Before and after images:
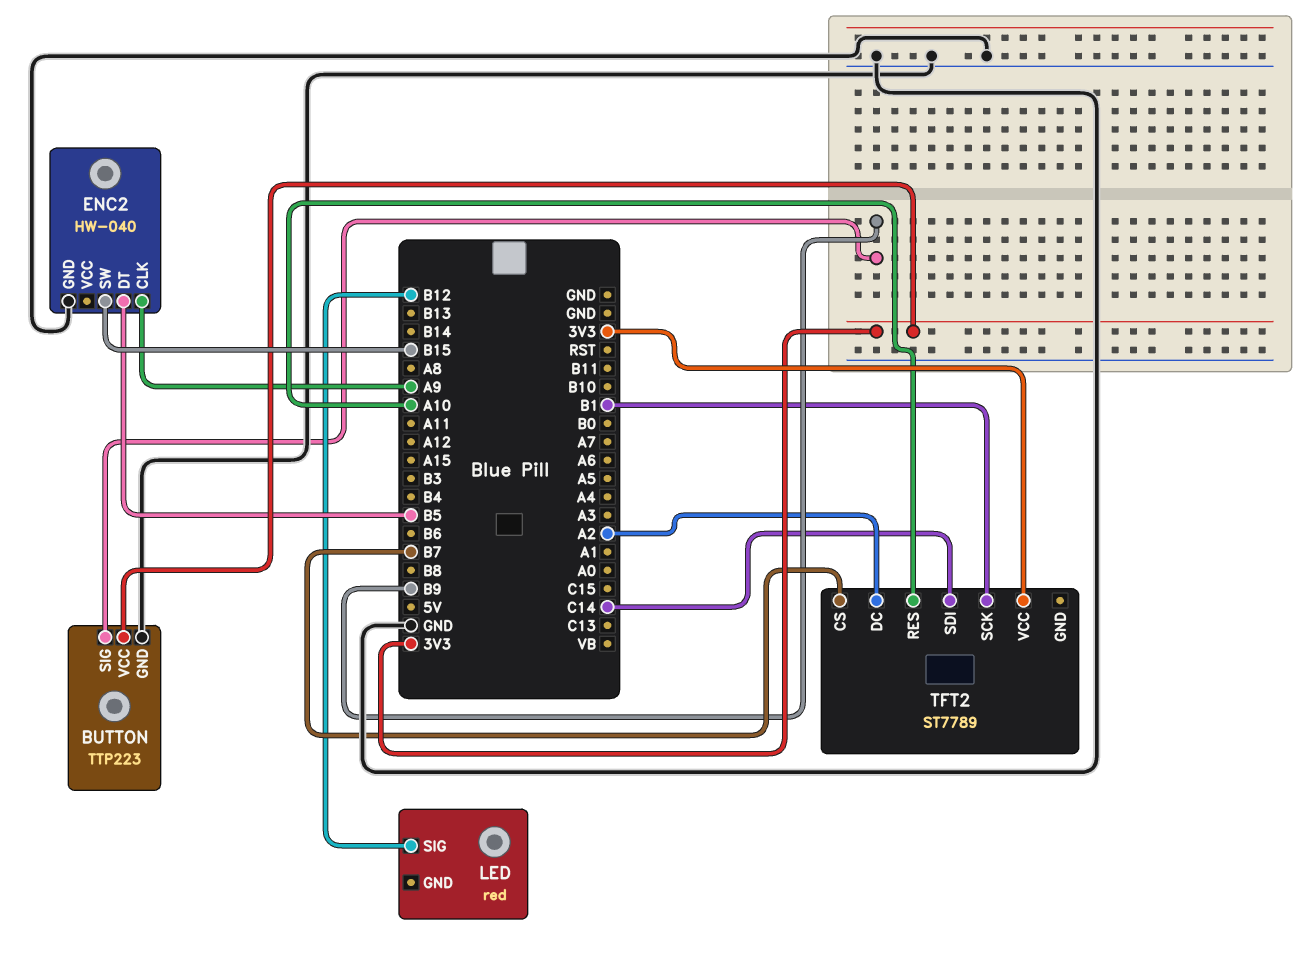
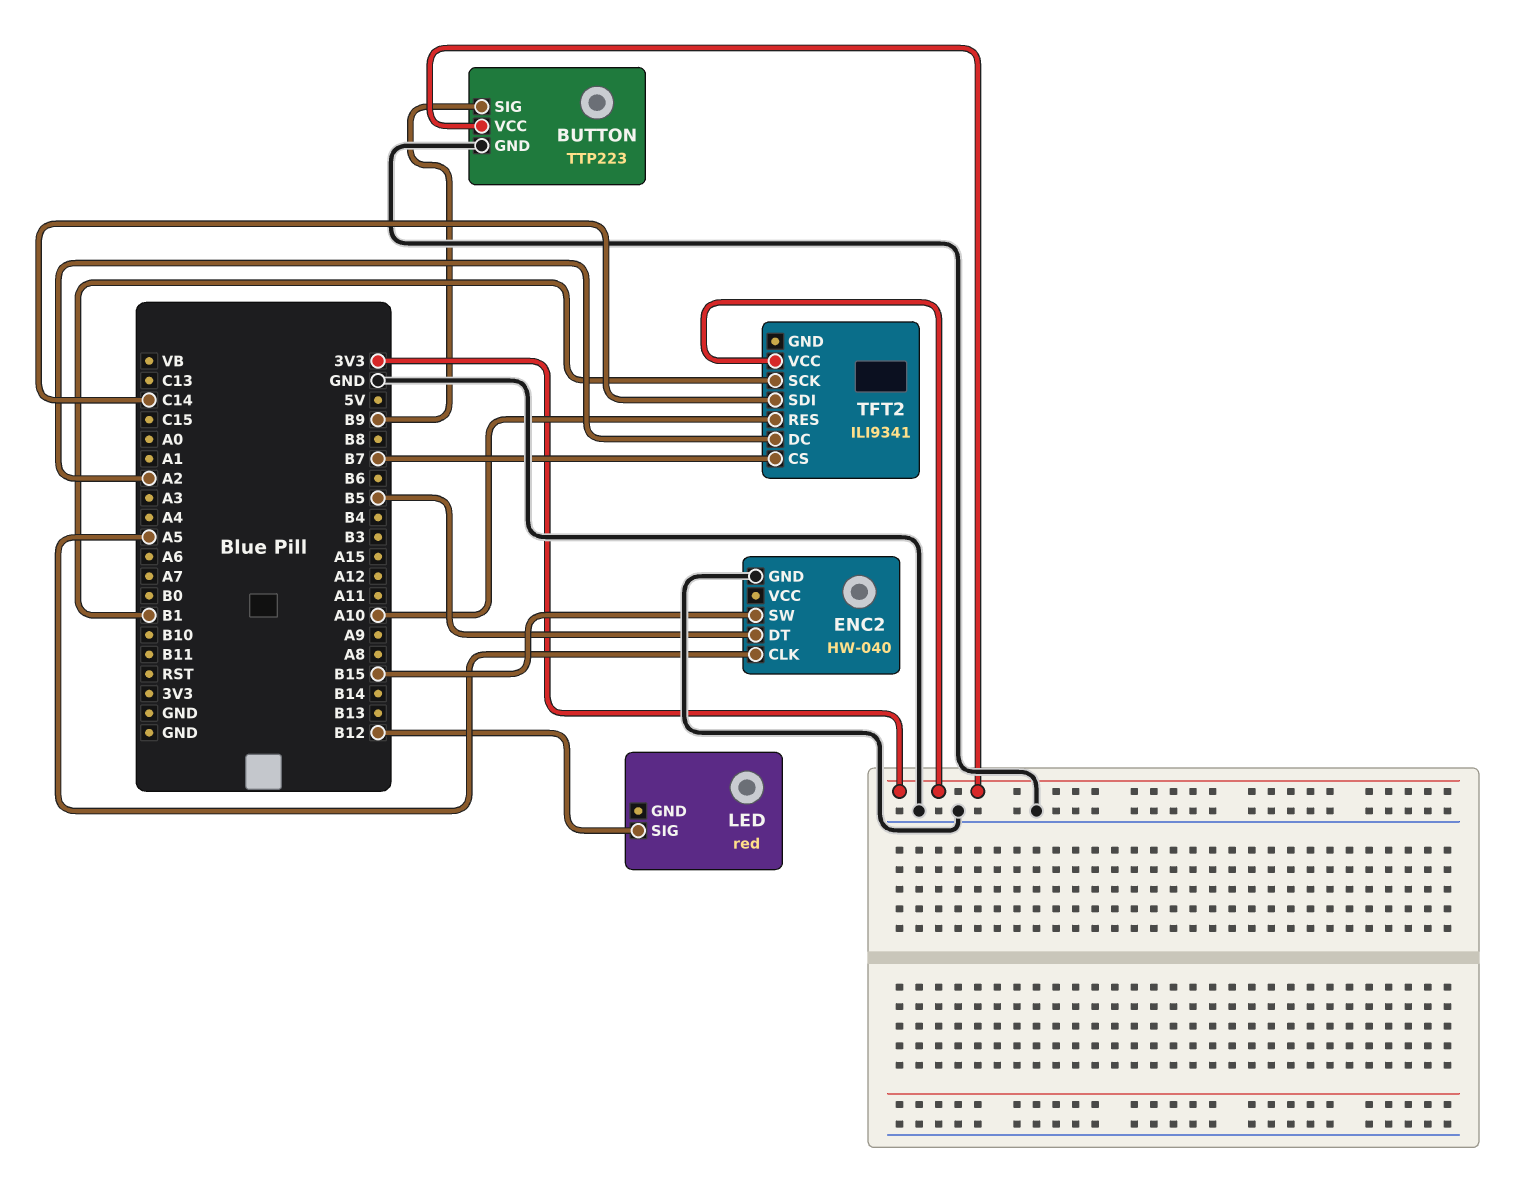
ENC2 pin CLK: A9 -> A5
TFT2: ST7789 -> ILI9341

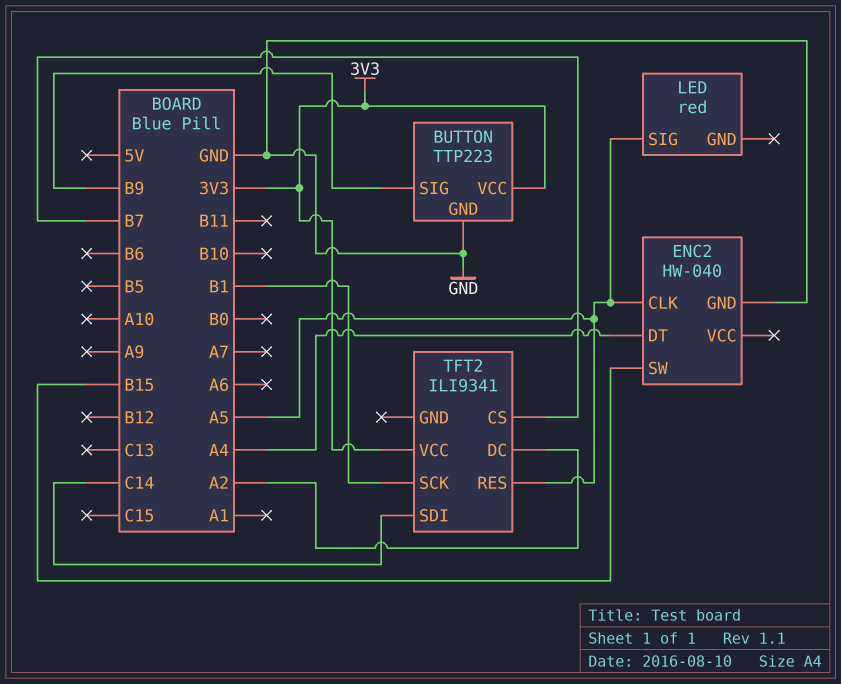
ENC2 pin DT: B5 -> A4
LED pin SIG: B12 -> A5
TFT2 pin RES: A10 -> A5

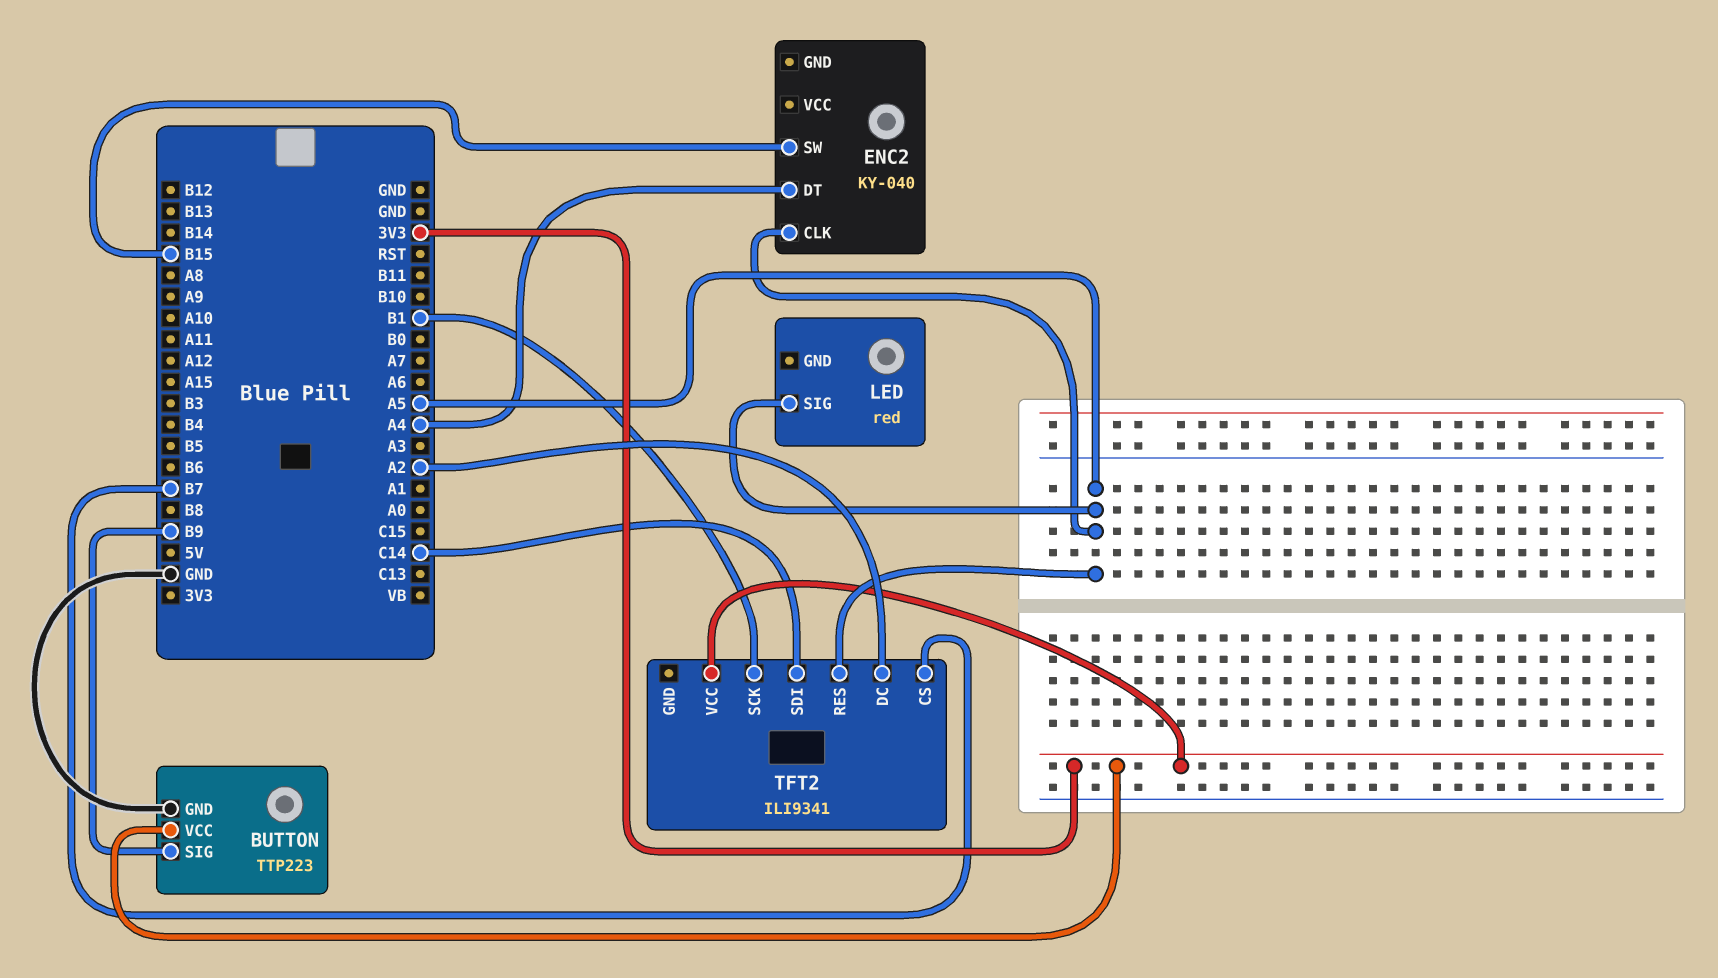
ENC2: HW-040 -> KY-040
ENC2 pin GND: GND -> none

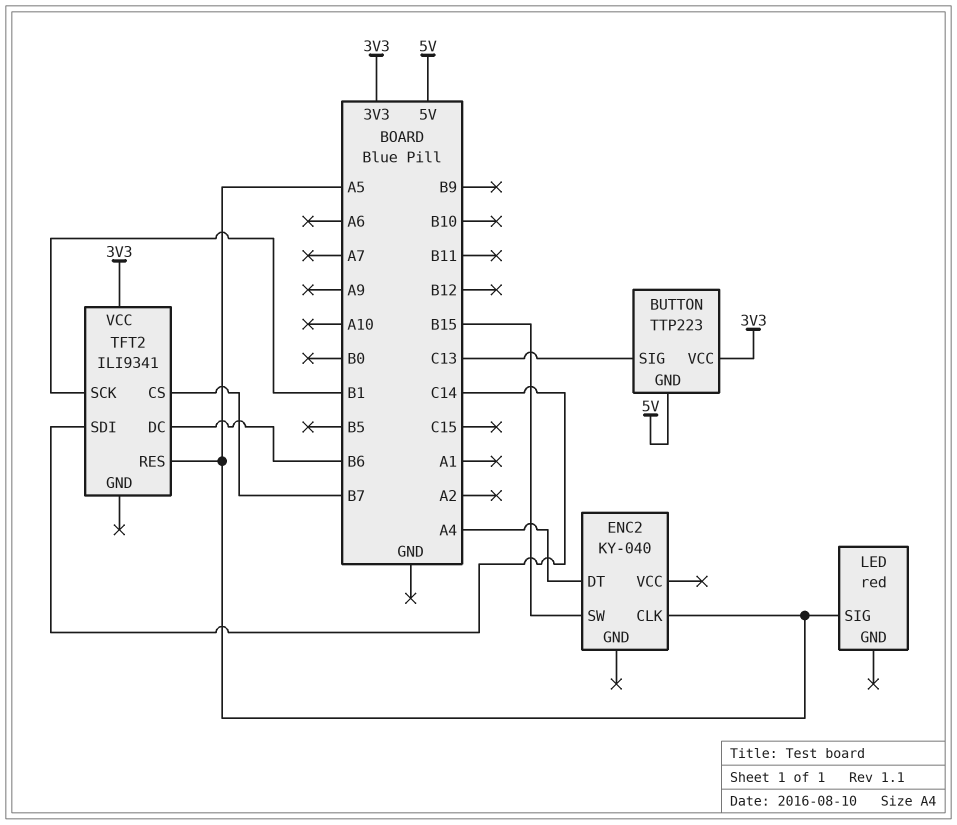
BUTTON pin GND: GND -> 5V
BUTTON pin SIG: B9 -> C13
TFT2 pin DC: A2 -> B6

What you should do:
Your task is to set down every entry exactly, leaving out any picture it contains.

Answer space:
ENC2 pin CLK: A9 -> A5
TFT2: ST7789 -> ILI9341

ENC2 pin DT: B5 -> A4
LED pin SIG: B12 -> A5
TFT2 pin RES: A10 -> A5

ENC2: HW-040 -> KY-040
ENC2 pin GND: GND -> none

BUTTON pin GND: GND -> 5V
BUTTON pin SIG: B9 -> C13
TFT2 pin DC: A2 -> B6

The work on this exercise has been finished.